* RECORDED DATA
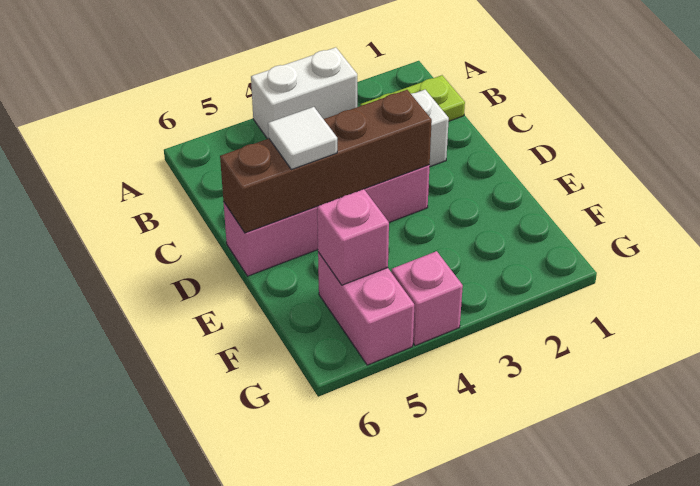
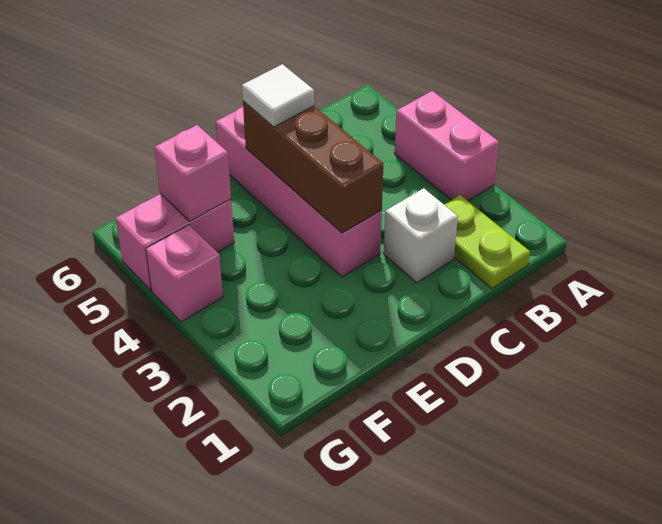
white brick A3:A4 level 1 -> pink brick A3:A4 level 1
brown brick D3:D6 level 2 -> brown brick D3:D5 level 2

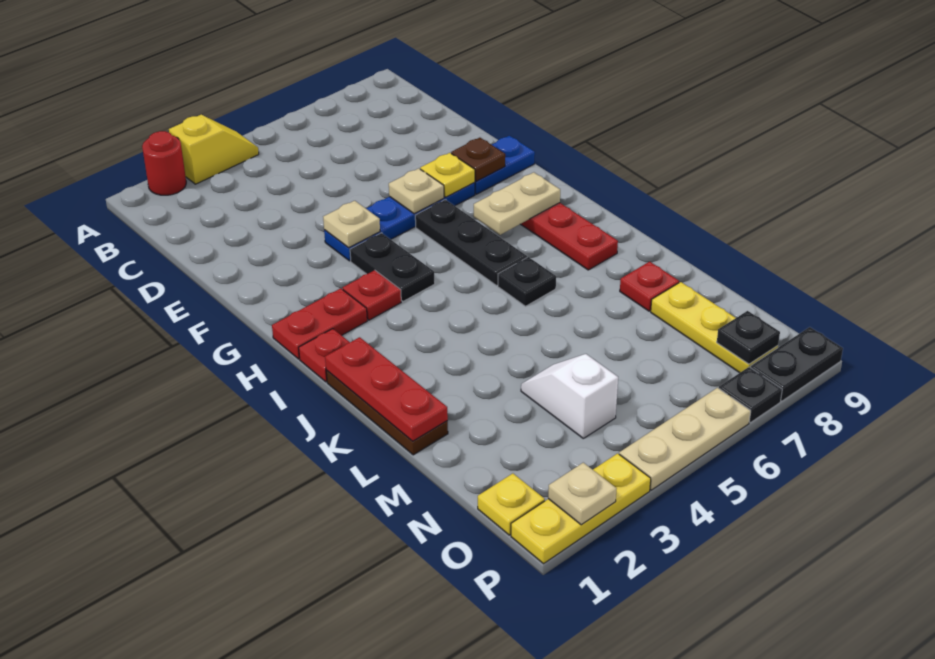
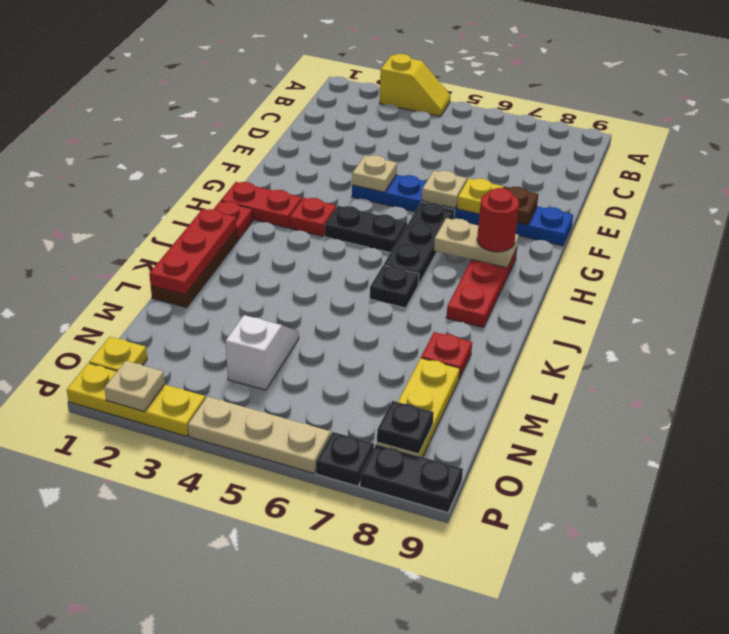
red round brick A2 level 1 -> red round brick H8 level 3
black plate G4:H4 level 1 -> black plate H4:H5 level 1

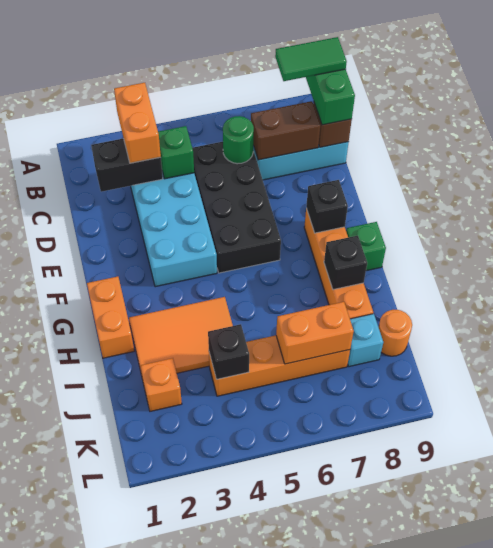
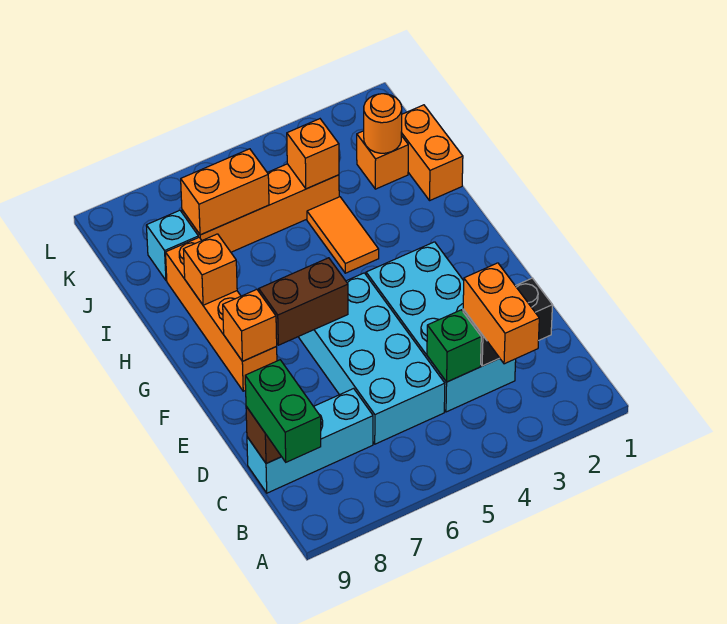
green tile B8:B9 level 4 -> none
black brick C5:F6 level 1 -> cyan brick C5:F6 level 1
green round brick C6 level 2 -> none
brown brick C7:C8 level 2 -> brown brick F6:F7 level 2
black brick F8 level 2 -> orange brick F8 level 2
orange brick G1:H1 level 1 -> orange brick I1:J1 level 1
green brick G9 level 1 -> none
orange tile H2:I4 level 1 -> orange tile H4:I4 level 1
black brick H8 level 2 -> orange brick H8 level 2
black brick J4 level 2 -> orange brick J4 level 2
orange round brick J9 level 1 -> orange round brick J2 level 2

* TASK PROMPT
When a line in the material above contains the word "green", copy that line out.

* FINISHED TASK
green tile B8:B9 level 4 -> none
green round brick C6 level 2 -> none
green brick G9 level 1 -> none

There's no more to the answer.